[TASK INPUTS Boundary: Start]

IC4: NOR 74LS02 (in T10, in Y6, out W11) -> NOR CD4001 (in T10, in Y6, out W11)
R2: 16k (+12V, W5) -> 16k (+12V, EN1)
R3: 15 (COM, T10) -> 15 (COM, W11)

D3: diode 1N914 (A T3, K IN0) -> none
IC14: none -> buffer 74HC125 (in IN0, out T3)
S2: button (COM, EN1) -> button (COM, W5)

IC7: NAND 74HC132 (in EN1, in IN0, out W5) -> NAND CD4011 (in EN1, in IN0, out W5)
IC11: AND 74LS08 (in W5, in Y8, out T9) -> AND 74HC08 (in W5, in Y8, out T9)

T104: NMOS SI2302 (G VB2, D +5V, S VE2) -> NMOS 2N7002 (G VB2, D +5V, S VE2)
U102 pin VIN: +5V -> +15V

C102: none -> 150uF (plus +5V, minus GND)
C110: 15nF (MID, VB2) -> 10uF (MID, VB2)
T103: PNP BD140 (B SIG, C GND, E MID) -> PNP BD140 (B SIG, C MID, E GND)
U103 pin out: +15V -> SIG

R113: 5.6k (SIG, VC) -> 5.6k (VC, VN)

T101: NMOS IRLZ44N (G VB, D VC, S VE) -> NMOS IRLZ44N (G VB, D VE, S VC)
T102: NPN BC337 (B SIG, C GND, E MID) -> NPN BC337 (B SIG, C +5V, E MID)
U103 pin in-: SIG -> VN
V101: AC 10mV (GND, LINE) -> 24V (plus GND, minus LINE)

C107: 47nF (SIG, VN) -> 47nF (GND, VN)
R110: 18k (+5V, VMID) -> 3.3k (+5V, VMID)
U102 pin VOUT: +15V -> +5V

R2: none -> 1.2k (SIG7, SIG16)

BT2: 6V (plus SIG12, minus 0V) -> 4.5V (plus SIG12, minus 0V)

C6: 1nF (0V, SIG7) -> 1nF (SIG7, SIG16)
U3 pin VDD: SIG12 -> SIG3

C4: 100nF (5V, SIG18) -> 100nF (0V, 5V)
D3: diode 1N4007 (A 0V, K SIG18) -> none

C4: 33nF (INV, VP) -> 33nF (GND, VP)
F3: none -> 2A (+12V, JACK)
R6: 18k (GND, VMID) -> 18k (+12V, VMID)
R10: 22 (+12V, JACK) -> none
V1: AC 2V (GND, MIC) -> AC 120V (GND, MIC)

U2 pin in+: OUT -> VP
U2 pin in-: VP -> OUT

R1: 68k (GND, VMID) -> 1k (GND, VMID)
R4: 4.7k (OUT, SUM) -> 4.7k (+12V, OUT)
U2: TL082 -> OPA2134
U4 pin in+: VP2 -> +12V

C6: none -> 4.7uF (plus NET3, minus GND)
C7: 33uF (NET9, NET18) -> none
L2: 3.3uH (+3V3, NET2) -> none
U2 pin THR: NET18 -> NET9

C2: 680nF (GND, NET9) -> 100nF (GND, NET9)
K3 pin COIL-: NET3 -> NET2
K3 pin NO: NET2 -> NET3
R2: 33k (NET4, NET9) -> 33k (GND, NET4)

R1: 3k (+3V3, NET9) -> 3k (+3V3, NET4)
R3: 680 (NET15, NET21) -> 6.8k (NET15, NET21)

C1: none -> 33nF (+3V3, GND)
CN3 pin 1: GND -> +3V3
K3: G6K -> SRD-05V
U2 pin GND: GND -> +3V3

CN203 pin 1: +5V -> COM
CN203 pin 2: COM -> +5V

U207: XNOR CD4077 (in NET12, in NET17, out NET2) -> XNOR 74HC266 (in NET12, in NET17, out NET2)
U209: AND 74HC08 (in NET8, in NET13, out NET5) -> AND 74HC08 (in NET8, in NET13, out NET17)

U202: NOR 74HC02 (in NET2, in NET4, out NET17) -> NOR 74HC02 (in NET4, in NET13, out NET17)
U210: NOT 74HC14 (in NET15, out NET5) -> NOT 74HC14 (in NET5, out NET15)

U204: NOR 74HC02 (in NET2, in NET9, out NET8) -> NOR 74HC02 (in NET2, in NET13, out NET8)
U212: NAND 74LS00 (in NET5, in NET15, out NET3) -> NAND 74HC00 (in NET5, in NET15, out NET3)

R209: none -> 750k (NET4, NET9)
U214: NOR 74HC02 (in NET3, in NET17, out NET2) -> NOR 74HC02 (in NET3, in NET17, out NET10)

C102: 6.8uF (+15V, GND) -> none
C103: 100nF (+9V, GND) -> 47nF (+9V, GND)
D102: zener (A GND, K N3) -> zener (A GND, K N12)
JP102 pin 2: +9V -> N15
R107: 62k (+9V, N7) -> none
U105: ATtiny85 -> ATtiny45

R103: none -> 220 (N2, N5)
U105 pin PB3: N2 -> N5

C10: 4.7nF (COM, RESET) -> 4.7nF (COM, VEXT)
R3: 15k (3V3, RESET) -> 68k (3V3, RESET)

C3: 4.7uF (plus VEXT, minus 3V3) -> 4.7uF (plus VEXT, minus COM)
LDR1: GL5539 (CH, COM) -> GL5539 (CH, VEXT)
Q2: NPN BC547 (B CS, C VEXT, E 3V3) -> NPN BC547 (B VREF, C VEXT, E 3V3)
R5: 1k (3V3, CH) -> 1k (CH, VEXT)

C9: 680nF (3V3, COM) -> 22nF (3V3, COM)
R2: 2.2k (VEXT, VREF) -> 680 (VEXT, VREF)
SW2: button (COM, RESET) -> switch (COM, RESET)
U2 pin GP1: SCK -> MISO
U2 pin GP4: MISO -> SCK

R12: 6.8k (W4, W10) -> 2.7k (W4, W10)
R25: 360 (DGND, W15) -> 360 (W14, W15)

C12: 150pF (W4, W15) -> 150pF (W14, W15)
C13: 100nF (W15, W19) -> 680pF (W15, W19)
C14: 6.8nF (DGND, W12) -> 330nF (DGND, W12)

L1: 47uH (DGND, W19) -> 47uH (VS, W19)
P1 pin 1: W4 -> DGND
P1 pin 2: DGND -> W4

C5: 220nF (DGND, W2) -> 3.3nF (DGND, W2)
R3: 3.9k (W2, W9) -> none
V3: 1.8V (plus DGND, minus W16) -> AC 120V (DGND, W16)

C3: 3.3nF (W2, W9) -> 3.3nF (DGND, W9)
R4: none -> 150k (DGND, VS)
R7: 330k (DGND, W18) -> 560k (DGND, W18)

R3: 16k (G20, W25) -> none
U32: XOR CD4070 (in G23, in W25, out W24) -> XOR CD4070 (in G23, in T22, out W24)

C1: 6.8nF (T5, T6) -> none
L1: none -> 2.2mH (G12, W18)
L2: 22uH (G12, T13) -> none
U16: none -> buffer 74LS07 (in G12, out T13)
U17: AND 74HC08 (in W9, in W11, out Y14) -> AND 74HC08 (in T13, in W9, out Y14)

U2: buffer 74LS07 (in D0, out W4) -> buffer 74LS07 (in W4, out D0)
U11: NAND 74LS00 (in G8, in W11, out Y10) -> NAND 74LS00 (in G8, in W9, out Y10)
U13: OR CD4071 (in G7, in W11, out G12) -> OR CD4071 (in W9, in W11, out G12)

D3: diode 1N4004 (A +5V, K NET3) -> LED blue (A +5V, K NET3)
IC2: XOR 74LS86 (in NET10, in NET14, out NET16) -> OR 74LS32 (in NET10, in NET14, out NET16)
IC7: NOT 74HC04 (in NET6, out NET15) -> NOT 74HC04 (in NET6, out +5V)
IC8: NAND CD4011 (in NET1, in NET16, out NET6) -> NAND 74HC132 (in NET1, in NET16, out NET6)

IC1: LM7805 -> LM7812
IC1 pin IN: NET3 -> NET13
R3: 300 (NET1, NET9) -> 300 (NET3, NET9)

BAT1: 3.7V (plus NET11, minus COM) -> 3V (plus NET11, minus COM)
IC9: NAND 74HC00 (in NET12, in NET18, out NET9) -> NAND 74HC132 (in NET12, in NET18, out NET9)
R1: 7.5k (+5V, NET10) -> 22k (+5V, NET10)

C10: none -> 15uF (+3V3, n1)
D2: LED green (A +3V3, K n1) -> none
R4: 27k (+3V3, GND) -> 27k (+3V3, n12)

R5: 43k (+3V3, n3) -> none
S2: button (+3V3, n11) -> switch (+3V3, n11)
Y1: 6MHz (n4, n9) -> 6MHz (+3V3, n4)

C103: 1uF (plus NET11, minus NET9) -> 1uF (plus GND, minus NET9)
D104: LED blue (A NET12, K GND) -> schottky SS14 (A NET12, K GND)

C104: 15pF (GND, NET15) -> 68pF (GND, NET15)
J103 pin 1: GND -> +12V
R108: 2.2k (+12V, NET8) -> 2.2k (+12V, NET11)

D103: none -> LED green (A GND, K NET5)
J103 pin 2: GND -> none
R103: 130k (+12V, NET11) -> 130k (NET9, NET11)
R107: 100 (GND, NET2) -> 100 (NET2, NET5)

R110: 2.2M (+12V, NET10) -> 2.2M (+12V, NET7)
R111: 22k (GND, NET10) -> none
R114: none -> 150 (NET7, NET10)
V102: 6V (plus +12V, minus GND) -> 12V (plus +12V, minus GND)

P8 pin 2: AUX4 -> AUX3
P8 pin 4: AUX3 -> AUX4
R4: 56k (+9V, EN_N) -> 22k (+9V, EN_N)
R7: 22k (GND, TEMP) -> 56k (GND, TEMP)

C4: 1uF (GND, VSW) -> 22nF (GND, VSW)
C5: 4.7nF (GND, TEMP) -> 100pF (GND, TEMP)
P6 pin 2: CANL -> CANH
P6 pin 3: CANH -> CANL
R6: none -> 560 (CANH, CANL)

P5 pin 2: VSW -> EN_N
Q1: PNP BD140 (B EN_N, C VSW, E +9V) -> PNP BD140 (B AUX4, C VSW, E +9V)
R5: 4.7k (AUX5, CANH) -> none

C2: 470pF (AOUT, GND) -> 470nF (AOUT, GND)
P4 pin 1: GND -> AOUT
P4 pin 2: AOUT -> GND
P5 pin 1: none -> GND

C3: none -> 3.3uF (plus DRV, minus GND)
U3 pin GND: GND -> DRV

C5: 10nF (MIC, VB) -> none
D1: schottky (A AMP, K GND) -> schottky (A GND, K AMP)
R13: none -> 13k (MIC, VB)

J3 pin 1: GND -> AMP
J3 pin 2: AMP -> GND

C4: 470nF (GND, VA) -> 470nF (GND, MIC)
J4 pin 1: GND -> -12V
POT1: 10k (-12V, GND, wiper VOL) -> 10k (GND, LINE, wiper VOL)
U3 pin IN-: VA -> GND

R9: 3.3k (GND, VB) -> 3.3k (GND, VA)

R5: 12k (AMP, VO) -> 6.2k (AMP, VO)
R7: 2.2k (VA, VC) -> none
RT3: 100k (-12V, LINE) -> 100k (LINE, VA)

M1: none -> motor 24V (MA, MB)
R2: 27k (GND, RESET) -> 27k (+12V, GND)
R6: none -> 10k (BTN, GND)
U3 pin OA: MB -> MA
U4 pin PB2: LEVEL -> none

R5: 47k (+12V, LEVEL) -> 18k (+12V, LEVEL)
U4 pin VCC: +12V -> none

[TASK INPUTS Boundary: End]

■ **TASK OBJECTIVE**: Starting from the line with "J3 pin 1: GND -> AMP", write out every remaining line of the data above exactly, the final line included, and nothing before it.

■ **EXERCISE SOLUTION**:
J3 pin 1: GND -> AMP
J3 pin 2: AMP -> GND

C4: 470nF (GND, VA) -> 470nF (GND, MIC)
J4 pin 1: GND -> -12V
POT1: 10k (-12V, GND, wiper VOL) -> 10k (GND, LINE, wiper VOL)
U3 pin IN-: VA -> GND

R9: 3.3k (GND, VB) -> 3.3k (GND, VA)

R5: 12k (AMP, VO) -> 6.2k (AMP, VO)
R7: 2.2k (VA, VC) -> none
RT3: 100k (-12V, LINE) -> 100k (LINE, VA)

M1: none -> motor 24V (MA, MB)
R2: 27k (GND, RESET) -> 27k (+12V, GND)
R6: none -> 10k (BTN, GND)
U3 pin OA: MB -> MA
U4 pin PB2: LEVEL -> none

R5: 47k (+12V, LEVEL) -> 18k (+12V, LEVEL)
U4 pin VCC: +12V -> none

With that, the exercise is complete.